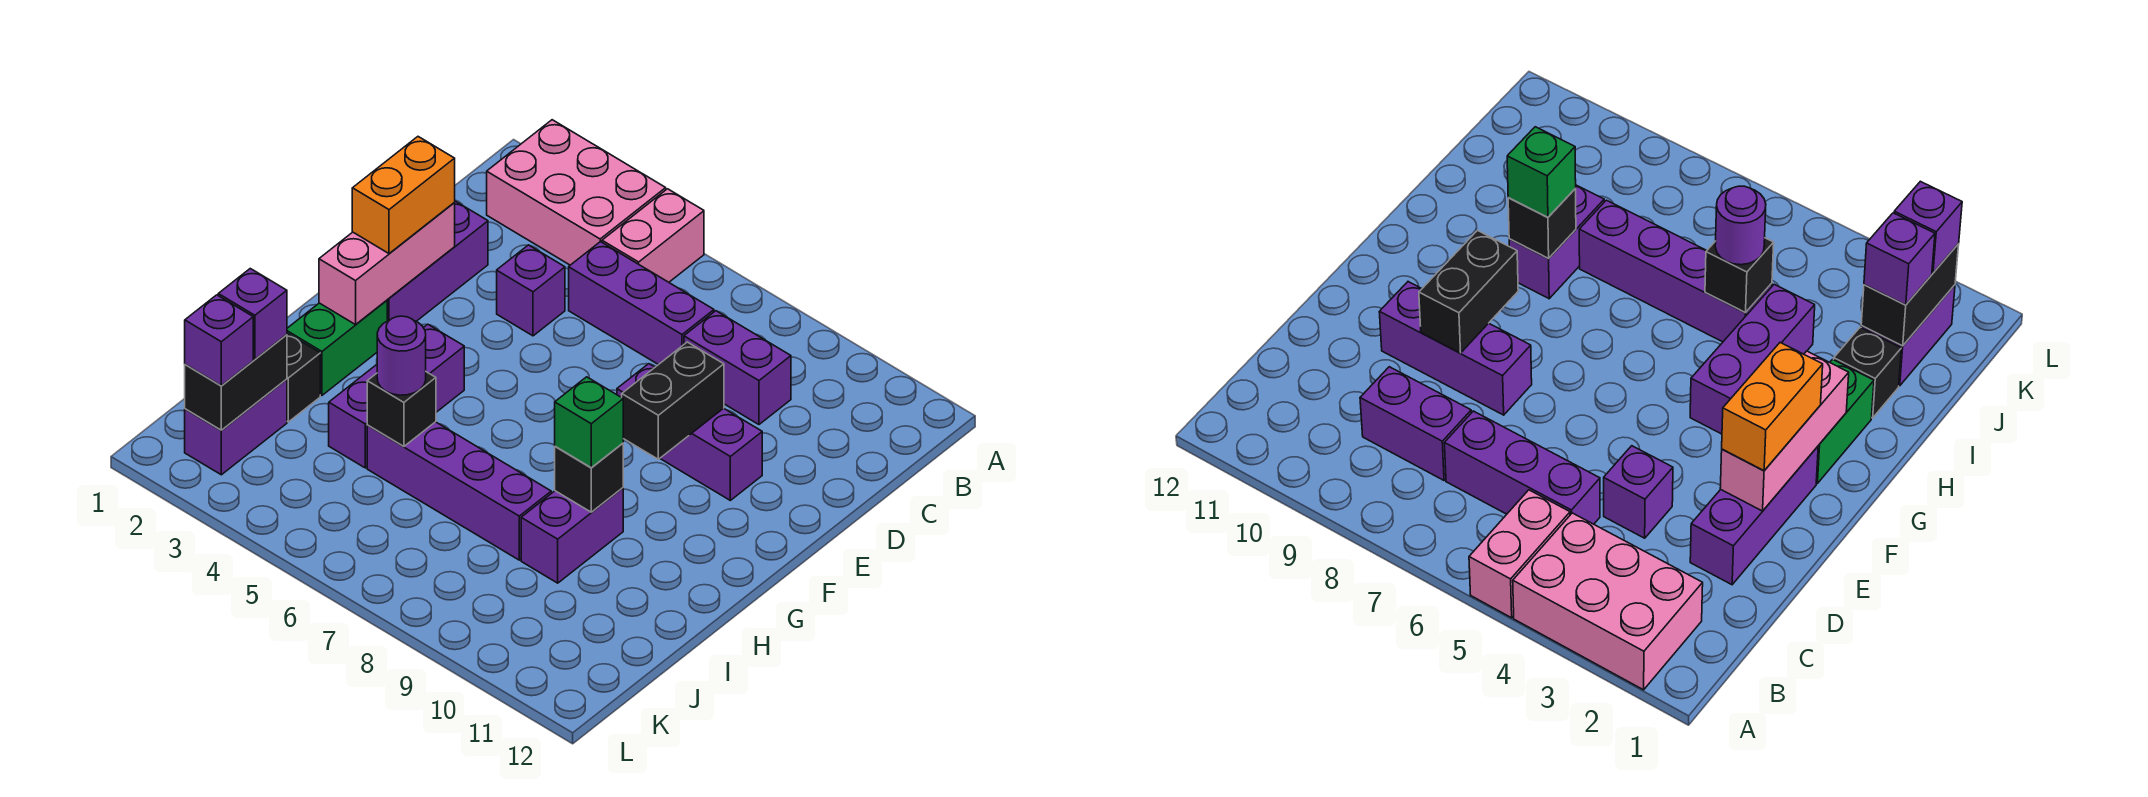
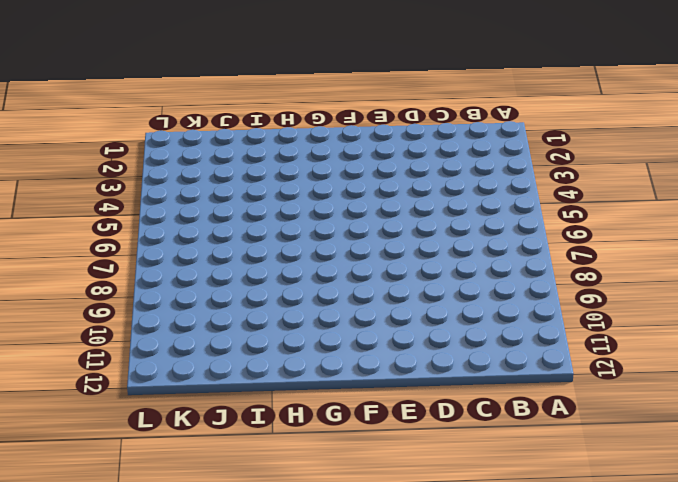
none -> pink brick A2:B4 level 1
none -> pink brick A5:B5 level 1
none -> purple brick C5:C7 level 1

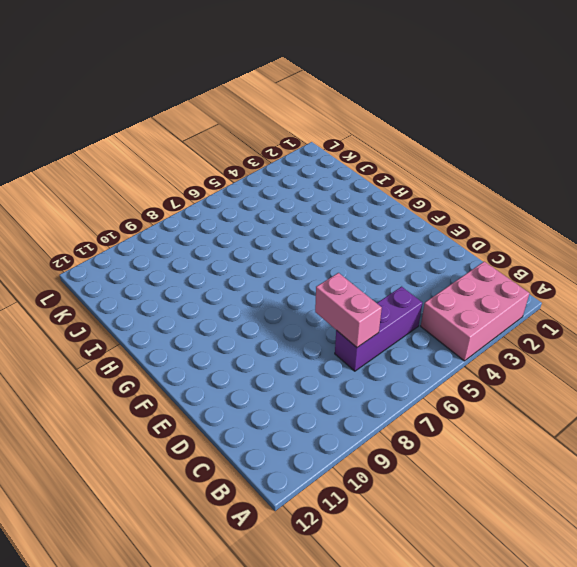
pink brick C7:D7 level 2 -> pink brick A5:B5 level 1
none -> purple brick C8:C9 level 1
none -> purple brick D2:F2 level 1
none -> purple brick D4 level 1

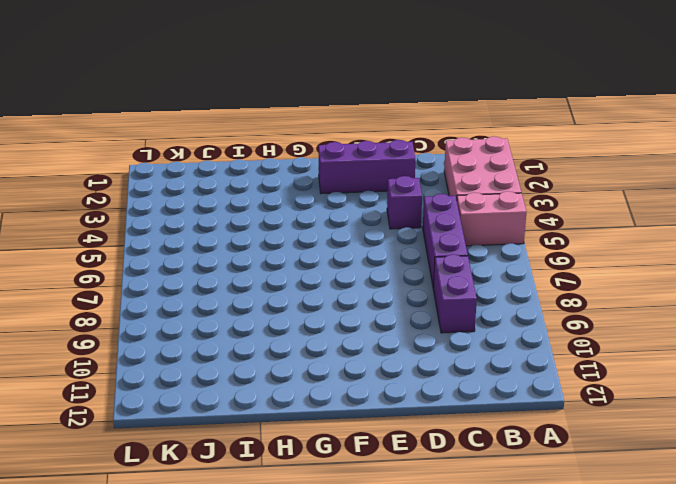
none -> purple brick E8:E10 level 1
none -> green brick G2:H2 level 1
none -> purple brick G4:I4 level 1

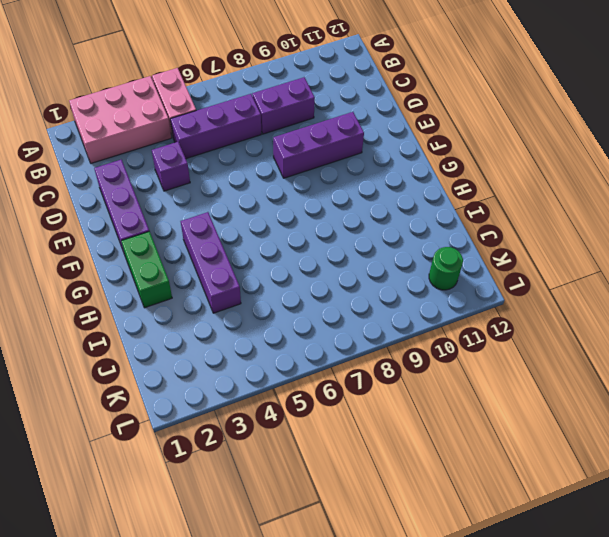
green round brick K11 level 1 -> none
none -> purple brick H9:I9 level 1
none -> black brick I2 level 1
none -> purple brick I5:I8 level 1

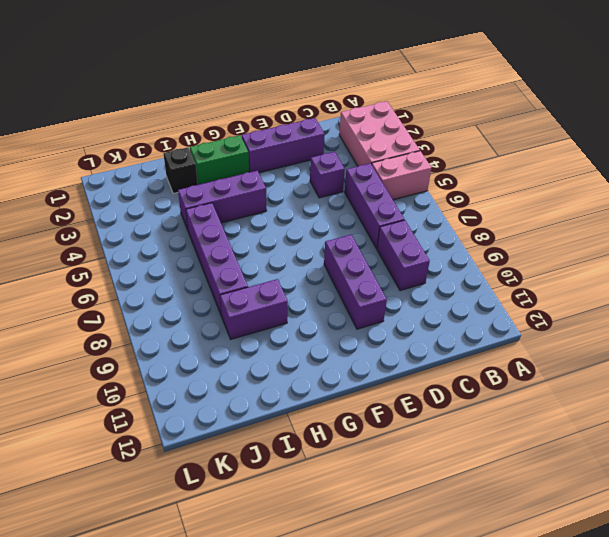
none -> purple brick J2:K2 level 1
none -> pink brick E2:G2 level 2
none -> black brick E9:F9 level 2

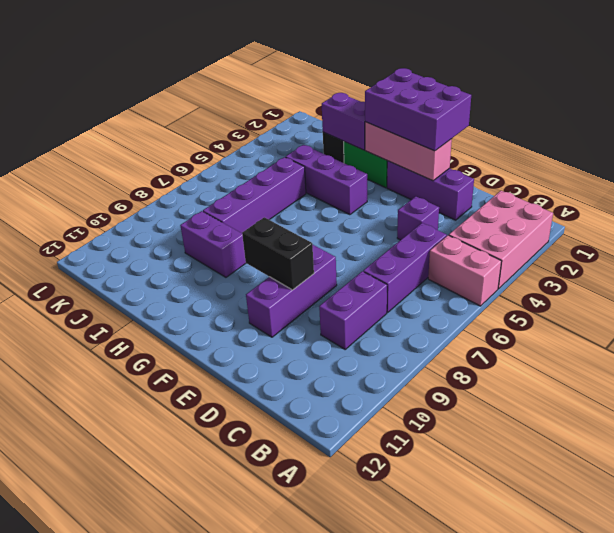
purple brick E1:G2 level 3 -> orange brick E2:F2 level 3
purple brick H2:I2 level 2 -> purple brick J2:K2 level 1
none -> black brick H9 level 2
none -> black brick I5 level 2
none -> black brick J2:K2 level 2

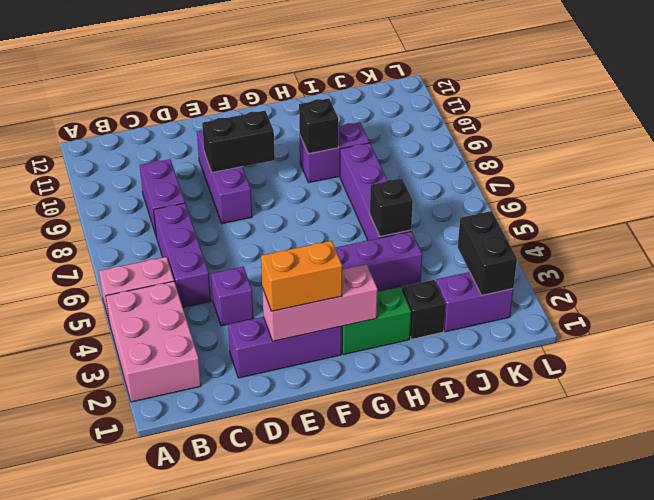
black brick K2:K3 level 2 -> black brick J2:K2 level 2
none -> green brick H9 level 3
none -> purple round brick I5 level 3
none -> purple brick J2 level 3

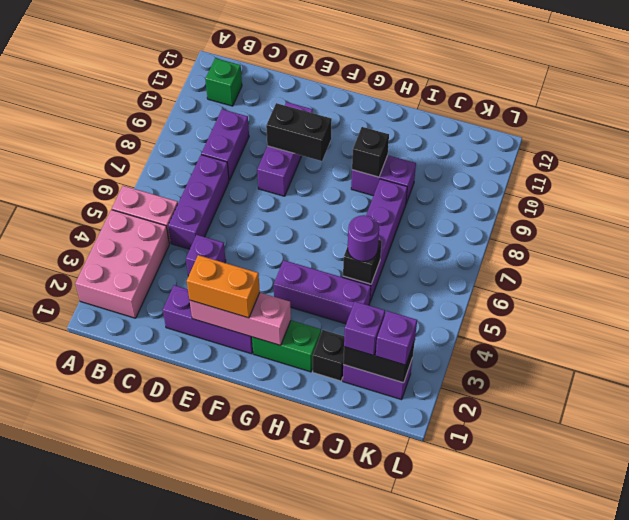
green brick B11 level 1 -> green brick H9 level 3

---

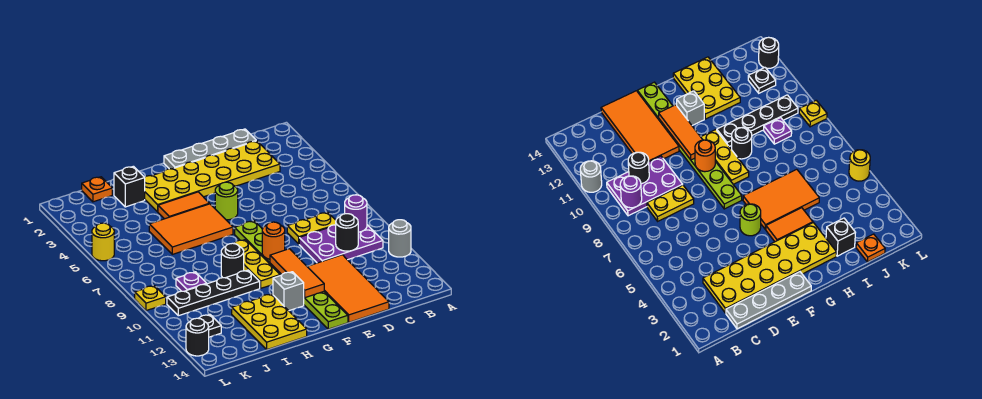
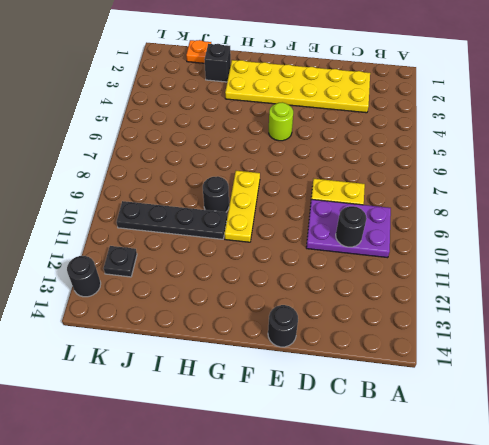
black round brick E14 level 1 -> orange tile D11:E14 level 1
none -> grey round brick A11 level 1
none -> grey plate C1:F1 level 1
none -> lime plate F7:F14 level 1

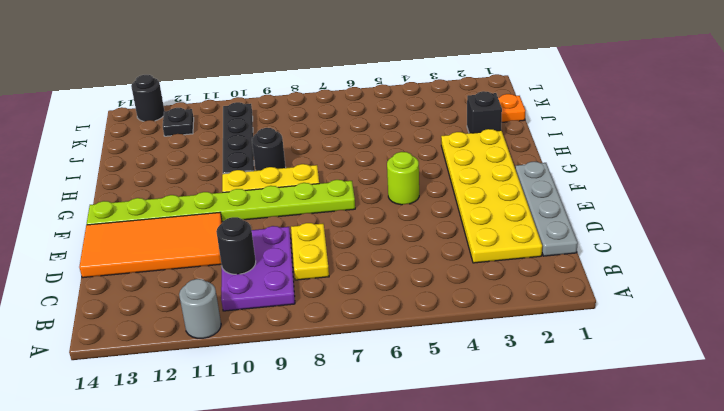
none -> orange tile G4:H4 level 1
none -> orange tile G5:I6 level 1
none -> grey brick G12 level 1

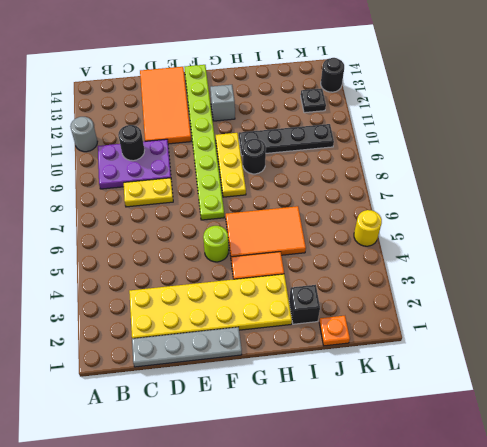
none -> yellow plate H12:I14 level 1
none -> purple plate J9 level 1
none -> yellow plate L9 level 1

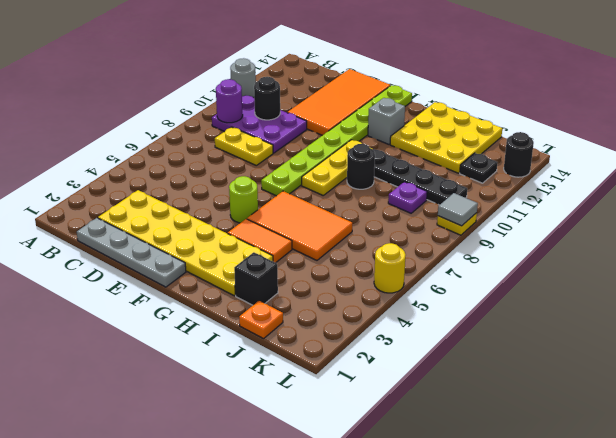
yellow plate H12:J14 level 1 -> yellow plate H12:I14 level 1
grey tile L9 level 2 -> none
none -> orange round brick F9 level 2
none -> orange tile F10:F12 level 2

==

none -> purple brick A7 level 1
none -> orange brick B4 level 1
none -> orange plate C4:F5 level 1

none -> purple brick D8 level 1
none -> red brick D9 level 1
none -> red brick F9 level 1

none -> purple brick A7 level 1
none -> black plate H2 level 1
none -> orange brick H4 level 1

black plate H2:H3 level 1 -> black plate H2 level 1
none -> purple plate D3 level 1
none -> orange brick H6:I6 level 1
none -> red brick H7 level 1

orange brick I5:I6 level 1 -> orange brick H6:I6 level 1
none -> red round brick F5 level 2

→ **Exercise details**:
Report every line above that has the string "yellow" in it.

→ **Result of the task**:
none -> yellow plate H12:I14 level 1
none -> yellow plate L9 level 1
yellow plate H12:J14 level 1 -> yellow plate H12:I14 level 1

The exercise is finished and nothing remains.